Within the listing below, the lines to output run from the one containing "yellow rectangle: (234, 49)" through the one containing "gray arrow: (168, 240)"; copy them exactly and nothing else.
···
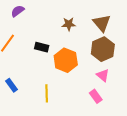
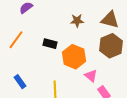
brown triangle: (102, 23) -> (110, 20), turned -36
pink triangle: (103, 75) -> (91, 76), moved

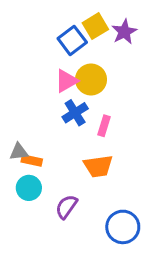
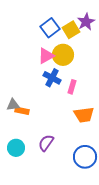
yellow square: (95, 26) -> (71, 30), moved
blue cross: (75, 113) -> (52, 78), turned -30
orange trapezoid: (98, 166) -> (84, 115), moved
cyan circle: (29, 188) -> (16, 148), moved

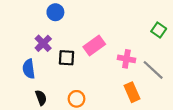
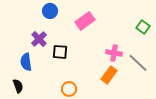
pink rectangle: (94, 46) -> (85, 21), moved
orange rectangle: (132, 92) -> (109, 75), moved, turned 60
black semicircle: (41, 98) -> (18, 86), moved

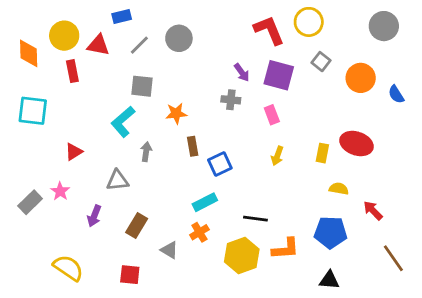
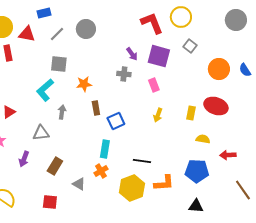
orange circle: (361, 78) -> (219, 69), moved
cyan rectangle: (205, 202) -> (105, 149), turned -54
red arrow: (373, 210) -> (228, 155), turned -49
···
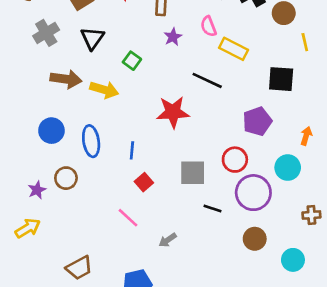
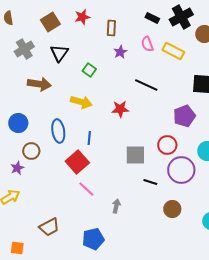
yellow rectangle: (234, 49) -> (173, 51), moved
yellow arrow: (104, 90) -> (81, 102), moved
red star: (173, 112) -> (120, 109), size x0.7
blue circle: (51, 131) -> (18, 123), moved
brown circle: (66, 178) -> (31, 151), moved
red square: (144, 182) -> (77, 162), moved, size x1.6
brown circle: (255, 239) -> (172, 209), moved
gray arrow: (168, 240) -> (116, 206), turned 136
···
Output of the task
yellow rectangle: (234, 49) -> (173, 51), moved
yellow arrow: (104, 90) -> (81, 102), moved
red star: (173, 112) -> (120, 109), size x0.7
blue circle: (51, 131) -> (18, 123), moved
brown circle: (66, 178) -> (31, 151), moved
red square: (144, 182) -> (77, 162), moved, size x1.6
brown circle: (255, 239) -> (172, 209), moved
gray arrow: (168, 240) -> (116, 206), turned 136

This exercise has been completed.